═════ Study material
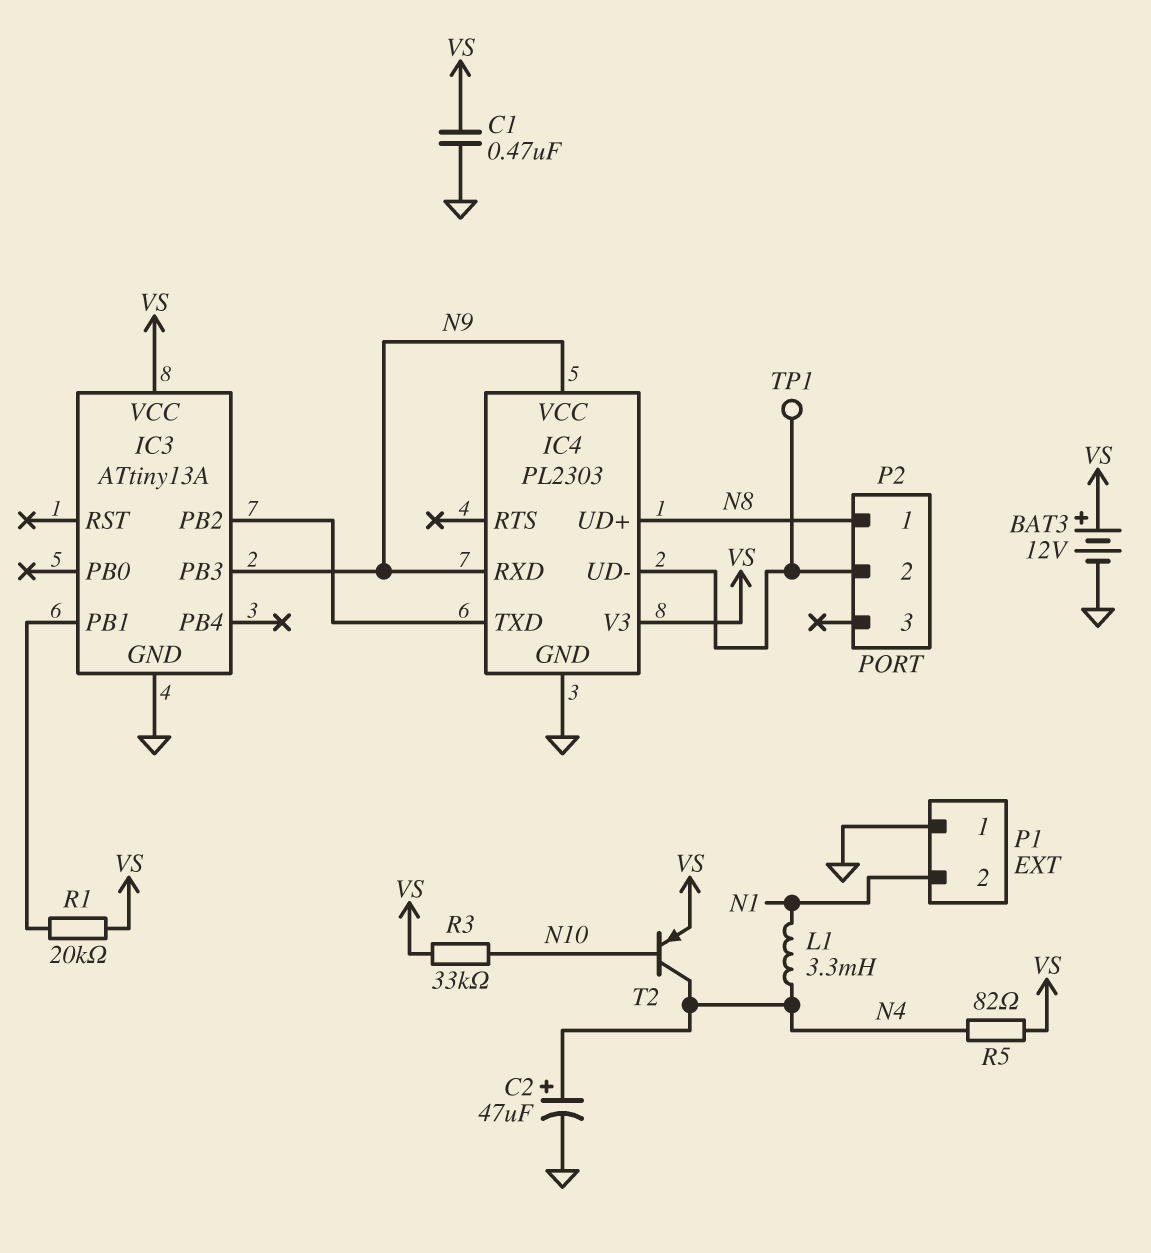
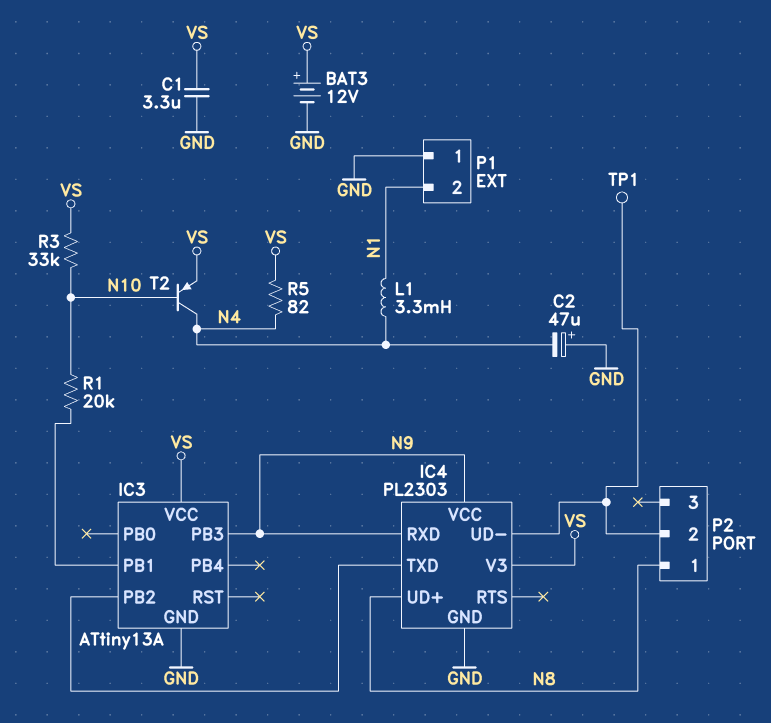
C1: 470nF (GND, VS) -> 3.3uF (GND, VS)
C2: 47uF (plus N4, minus GND) -> 47uF (plus GND, minus N4)
R1: 20k (IC3/PB1, VS) -> 20k (IC3/PB1, N10)

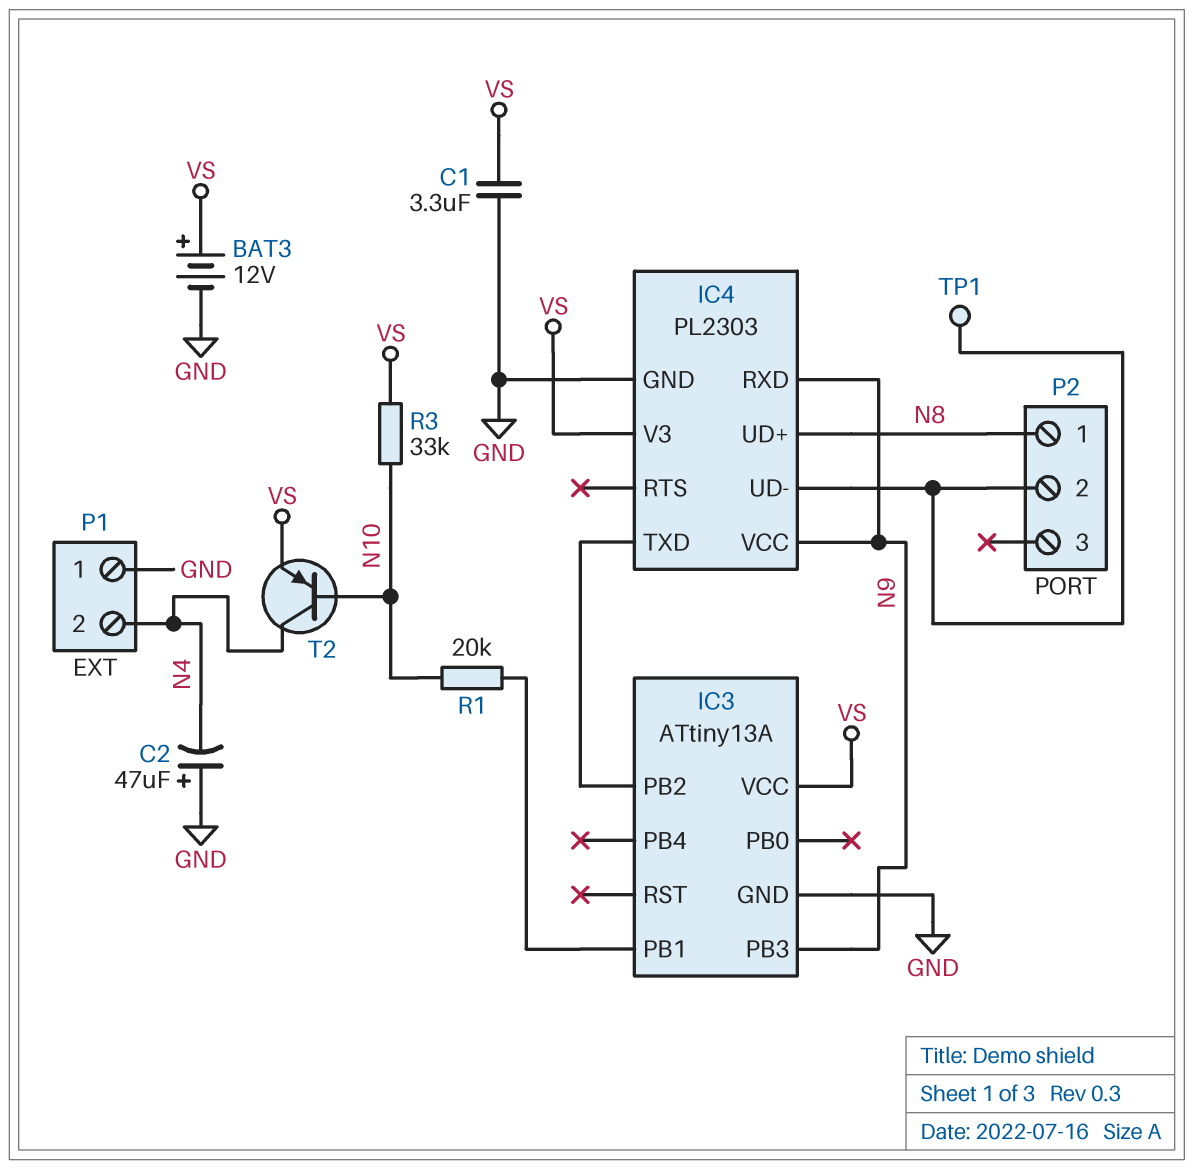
L1: 3.3mH (N1, N4) -> none
P1 pin 2: N1 -> N4
R5: 82 (N4, VS) -> none

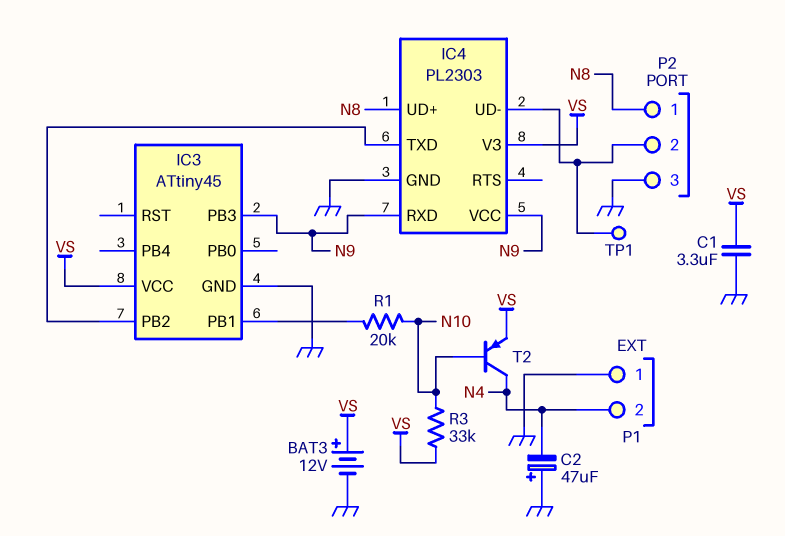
IC3: ATtiny13A -> ATtiny45
P2 pin 3: none -> GND

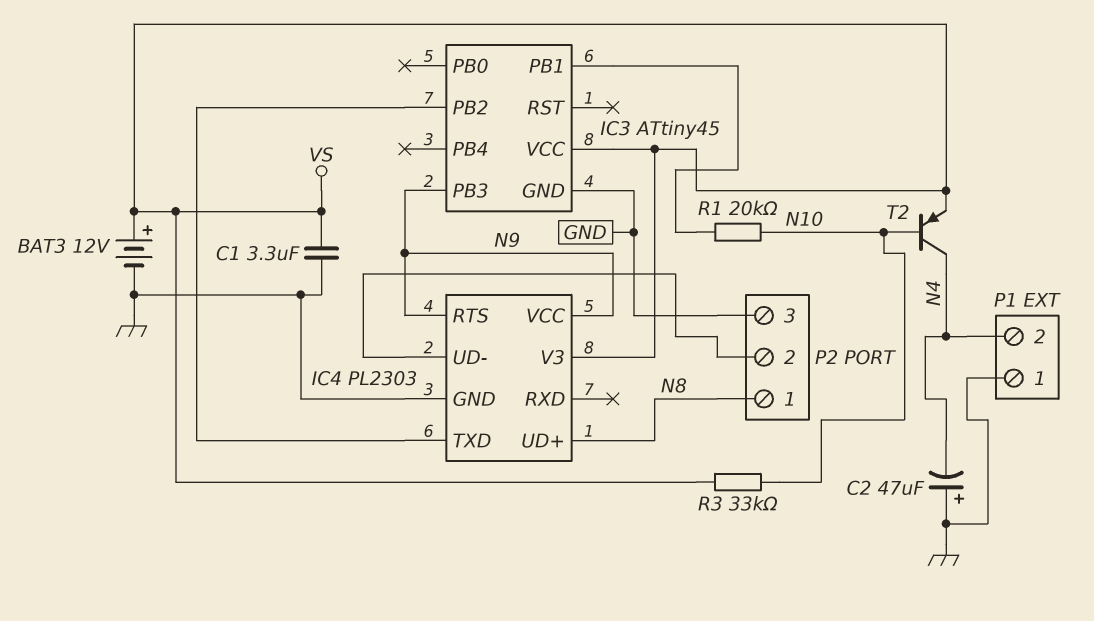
IC4 pin RTS: none -> N9
IC4 pin RXD: N9 -> none
TP1: test point (IC4/UD-) -> none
══════════
▶ _Problem description_
With images excluded, write the records above out again exactly.

▶ _Result for this exercise_
C1: 470nF (GND, VS) -> 3.3uF (GND, VS)
C2: 47uF (plus N4, minus GND) -> 47uF (plus GND, minus N4)
R1: 20k (IC3/PB1, VS) -> 20k (IC3/PB1, N10)

L1: 3.3mH (N1, N4) -> none
P1 pin 2: N1 -> N4
R5: 82 (N4, VS) -> none

IC3: ATtiny13A -> ATtiny45
P2 pin 3: none -> GND

IC4 pin RTS: none -> N9
IC4 pin RXD: N9 -> none
TP1: test point (IC4/UD-) -> none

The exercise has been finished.